■ **EXERCISE INSTRUCTIONS**: If a record holds a picture, omit that picture and copy everything else exactly.

■ **RECORDED INFORMATION**:
*****
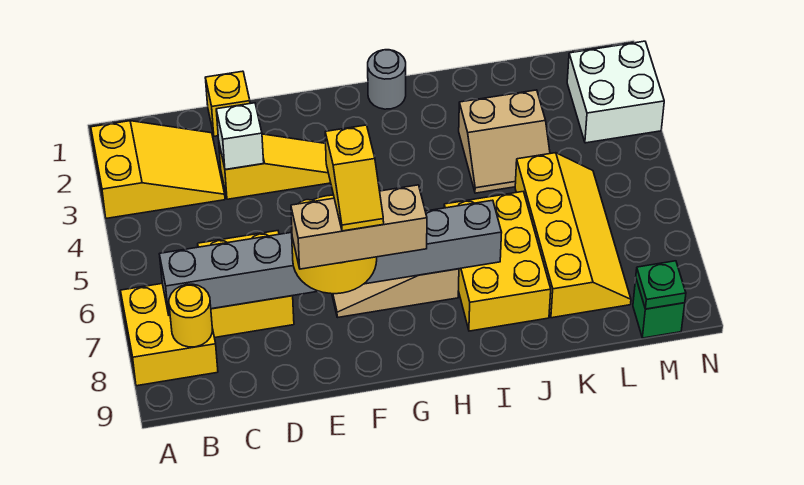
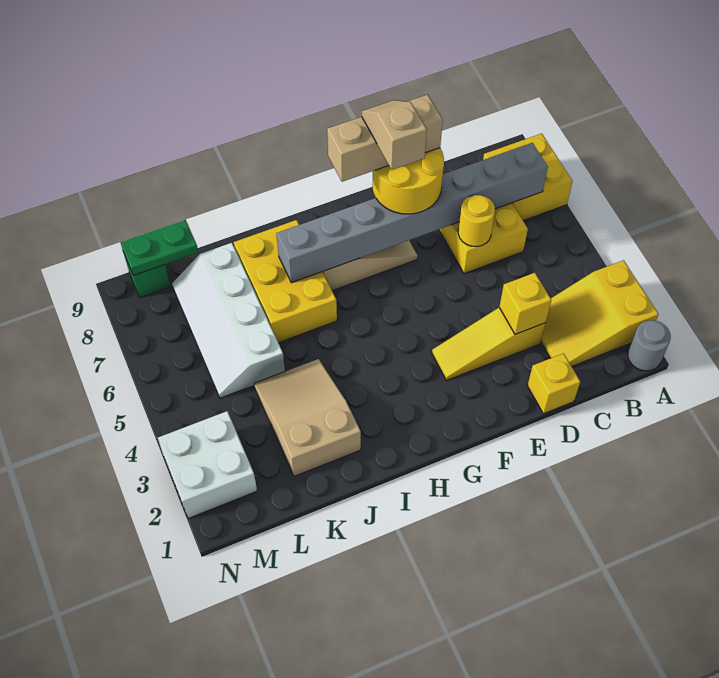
yellow 1x1 round brick [169,284,212,347] -> yellow 1x1 round brick moved to [458,195,495,247]
white 1x1 brick [216,103,264,170] -> yellow 1x1 brick [499,273,551,334]
yellow 1x2 slope [325,125,384,231] -> tan 1x2 slope [362,100,427,170]
grey 1x1 round brick [368,50,406,109] -> grey 1x1 round brick moved to [628,320,671,371]
tan 2x2 slope [459,90,550,193] -> tan 2x3 slope [254,359,361,476]
yellow 2x4 slope [515,153,631,318] -> white 2x4 slope [172,243,285,398]
green 1x1 plate [636,261,686,309] -> green 1x2 plate [120,220,198,276]

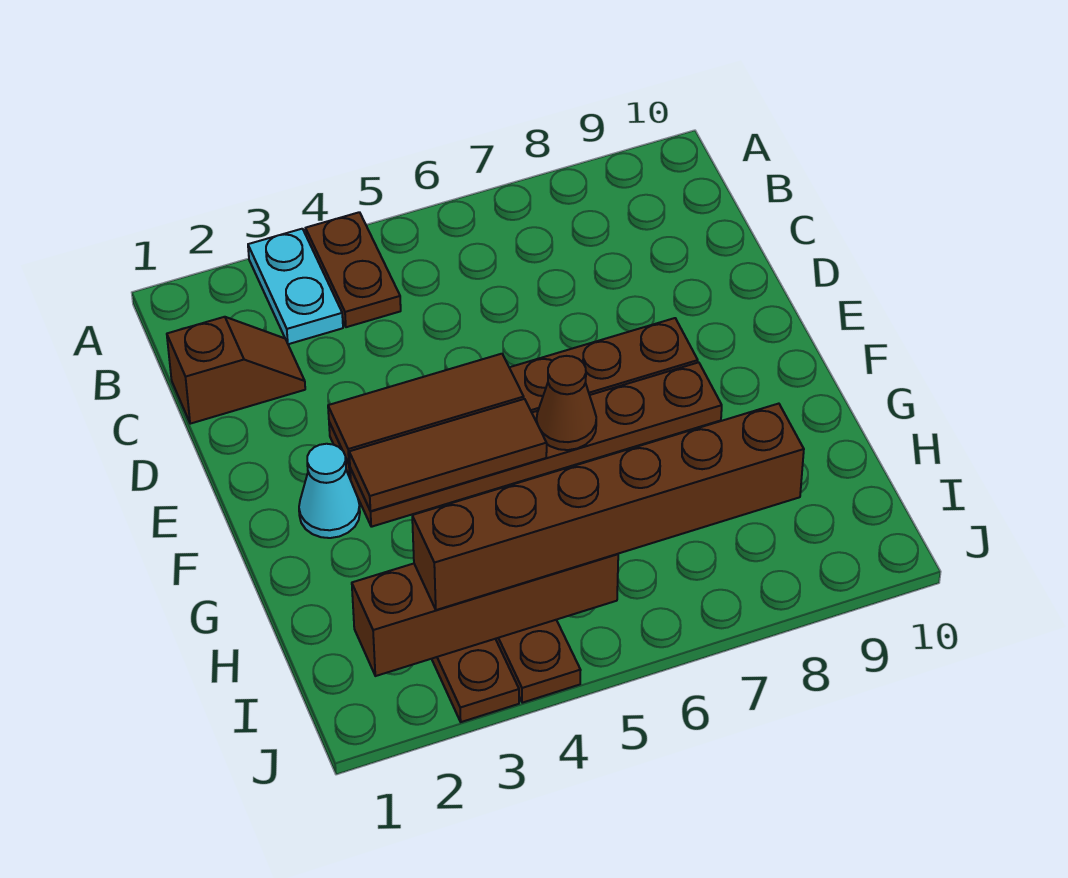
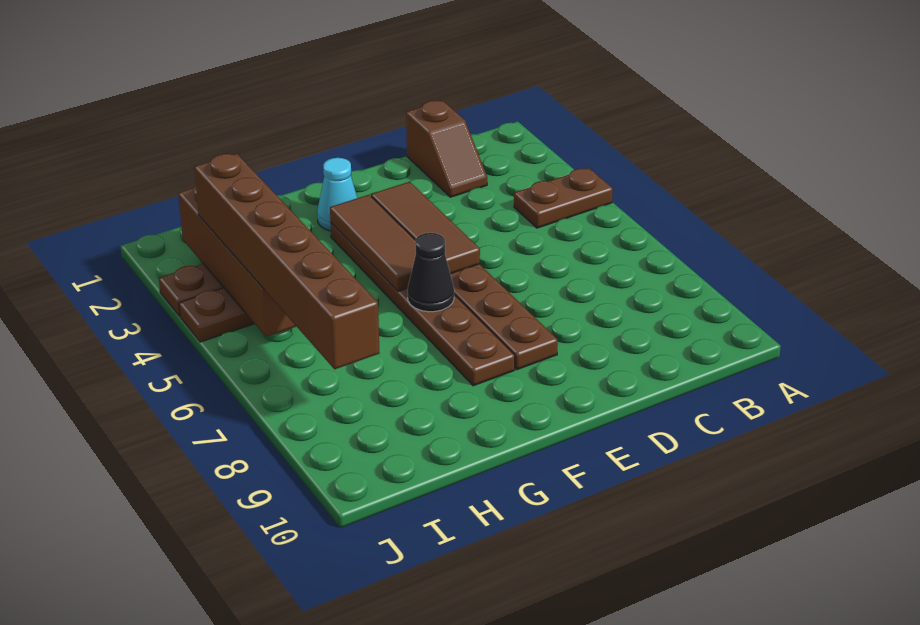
cyan 1x2 plate [248,229,343,344] -> none
brown 1x1 cone [536,356,596,450] -> black 1x1 cone [408,233,454,312]

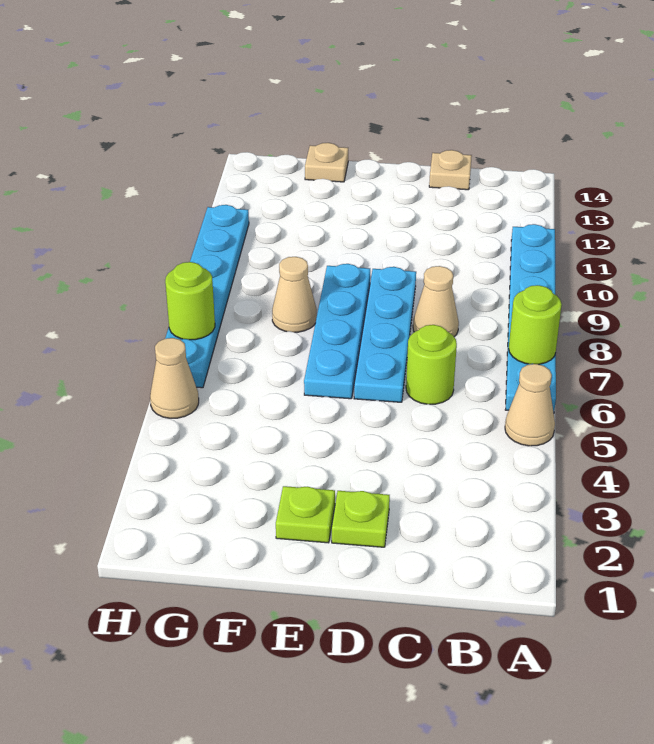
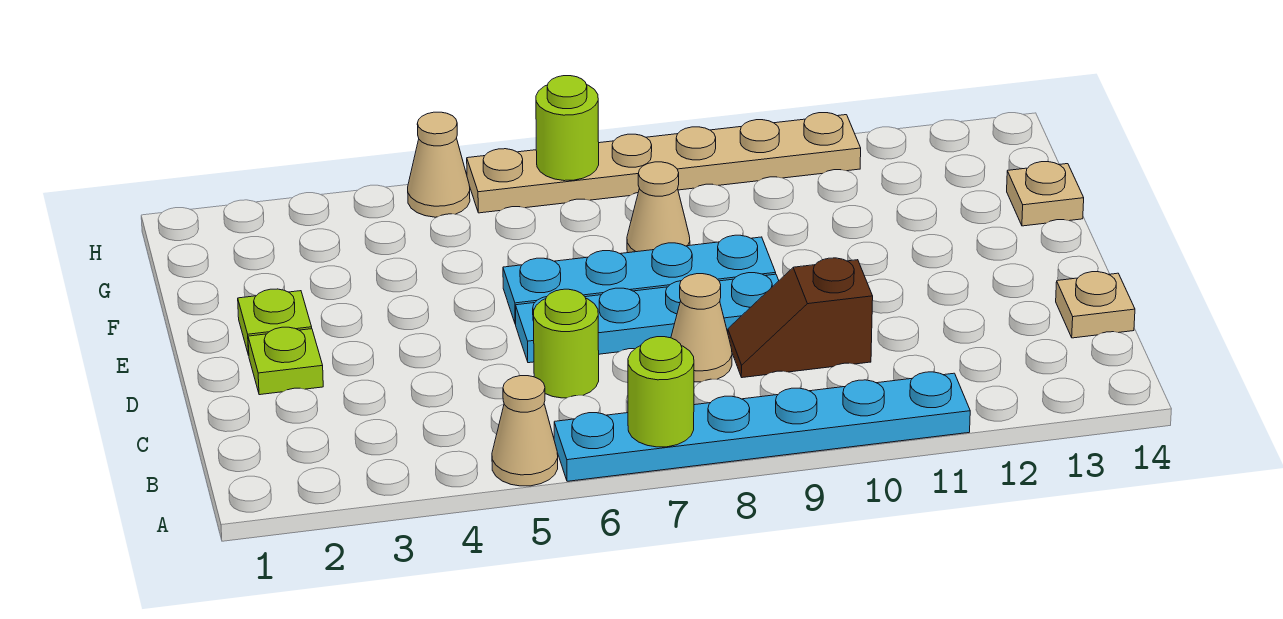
none -> brown 1x2 slope [728,258,873,378]
cyan 1x6 plate [165,205,249,388] -> tan 1x6 plate [467,113,861,213]

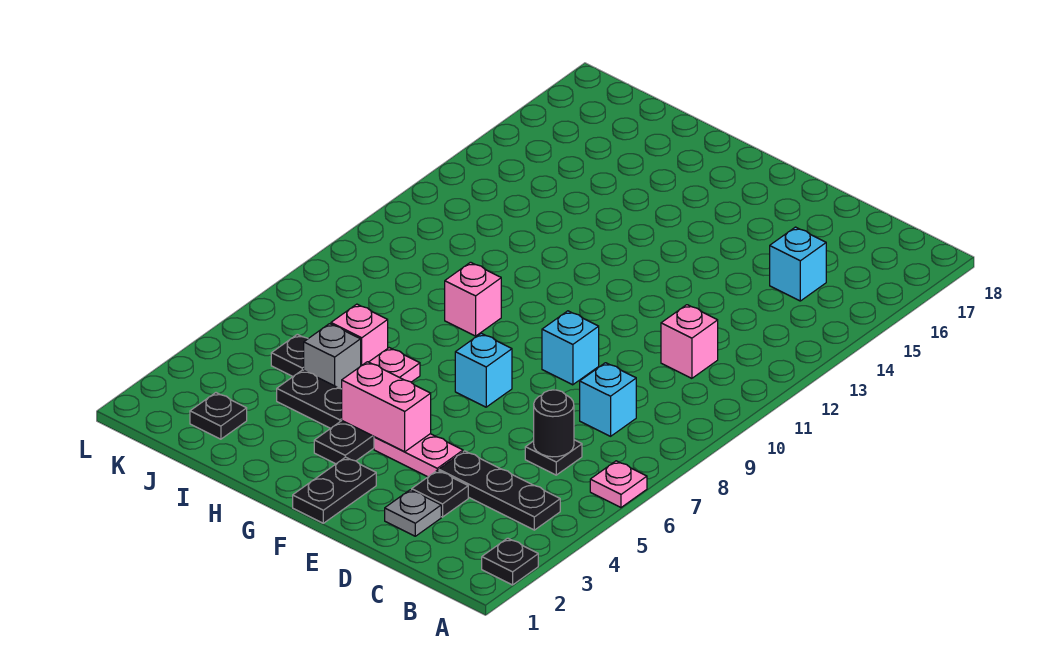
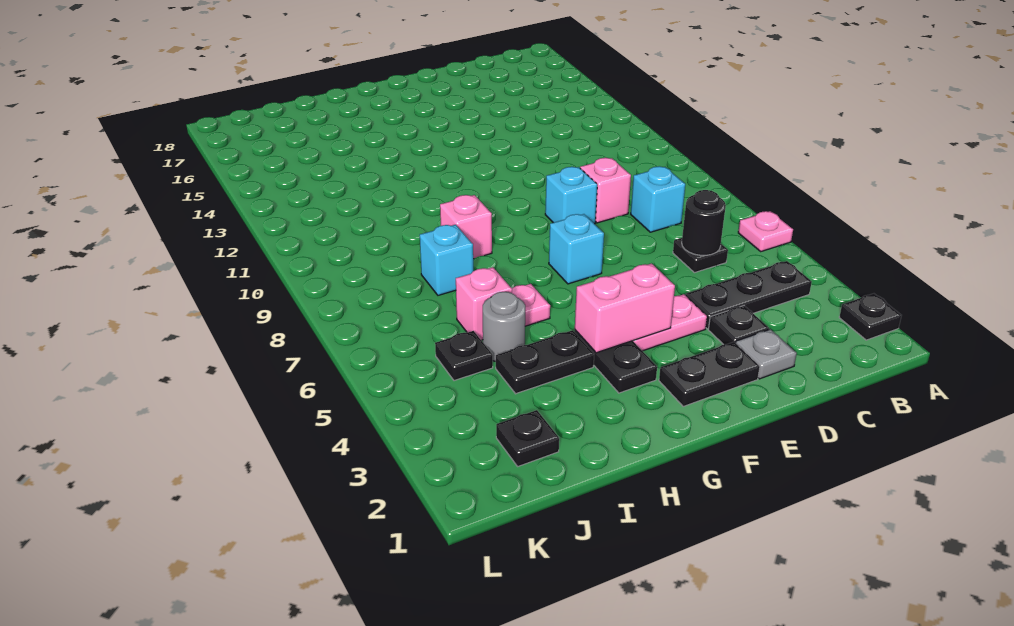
pink 1x1 brick [661,305,718,378] -> pink 1x1 brick moved to [580,158,631,223]
cyan 1x1 brick [770,227,826,301] -> cyan 1x1 brick moved to [420,225,473,295]
black 1x2 plate [293,457,376,523] -> black 1x2 plate turned to [659,342,760,406]
grey 1x1 brick [304,324,361,389] -> grey 1x1 round brick [483,292,525,361]

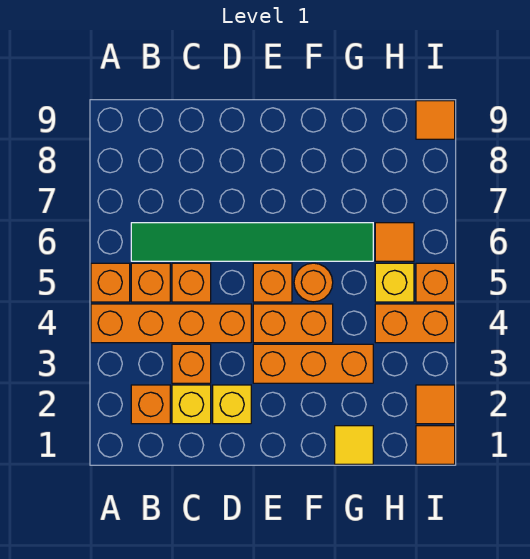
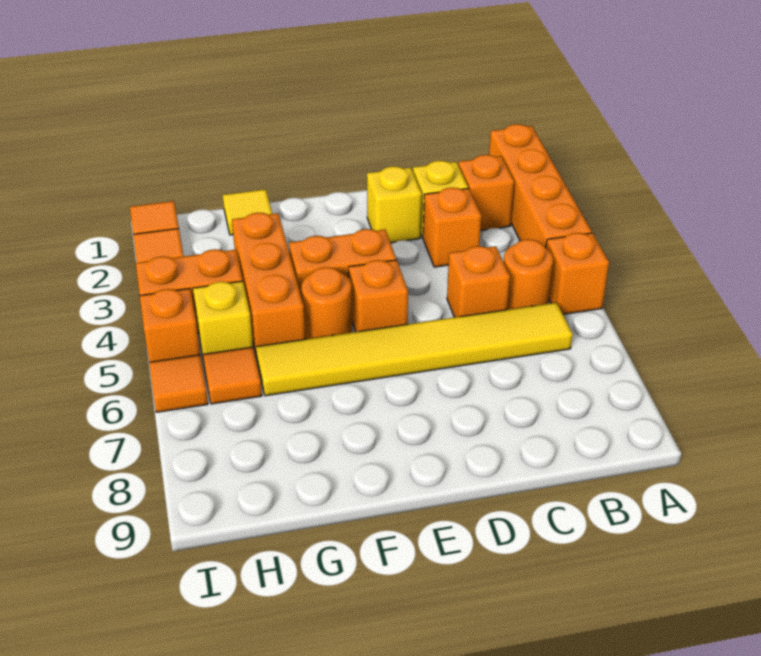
orange 1x4 brick [91,304,251,343] -> orange 1x4 brick turned to [489,124,592,248]
orange 1x1 brick [131,263,170,302] -> orange 1x1 round brick [504,239,553,310]
green 1x6 tile [131,223,373,261] -> yellow 1x6 tile [256,302,573,396]
orange 1x3 brick [253,344,373,383] -> orange 1x3 brick turned to [232,213,305,358]
orange 1x1 tile [416,101,455,139] -> orange 1x1 tile moved to [149,355,208,412]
*****
■ **WRITTEN ANSWER**:
yellow 1x1 round brick [169,284,212,347] -> yellow 1x1 round brick moved to [458,195,495,247]
white 1x1 brick [216,103,264,170] -> yellow 1x1 brick [499,273,551,334]
yellow 1x2 slope [325,125,384,231] -> tan 1x2 slope [362,100,427,170]
grey 1x1 round brick [368,50,406,109] -> grey 1x1 round brick moved to [628,320,671,371]
tan 2x2 slope [459,90,550,193] -> tan 2x3 slope [254,359,361,476]
yellow 2x4 slope [515,153,631,318] -> white 2x4 slope [172,243,285,398]
green 1x1 plate [636,261,686,309] -> green 1x2 plate [120,220,198,276]

cyan 1x2 plate [248,229,343,344] -> none
brown 1x1 cone [536,356,596,450] -> black 1x1 cone [408,233,454,312]

none -> brown 1x2 slope [728,258,873,378]
cyan 1x6 plate [165,205,249,388] -> tan 1x6 plate [467,113,861,213]

pink 1x1 brick [661,305,718,378] -> pink 1x1 brick moved to [580,158,631,223]
cyan 1x1 brick [770,227,826,301] -> cyan 1x1 brick moved to [420,225,473,295]
black 1x2 plate [293,457,376,523] -> black 1x2 plate turned to [659,342,760,406]
grey 1x1 brick [304,324,361,389] -> grey 1x1 round brick [483,292,525,361]

orange 1x4 brick [91,304,251,343] -> orange 1x4 brick turned to [489,124,592,248]
orange 1x1 brick [131,263,170,302] -> orange 1x1 round brick [504,239,553,310]
green 1x6 tile [131,223,373,261] -> yellow 1x6 tile [256,302,573,396]
orange 1x3 brick [253,344,373,383] -> orange 1x3 brick turned to [232,213,305,358]
orange 1x1 tile [416,101,455,139] -> orange 1x1 tile moved to [149,355,208,412]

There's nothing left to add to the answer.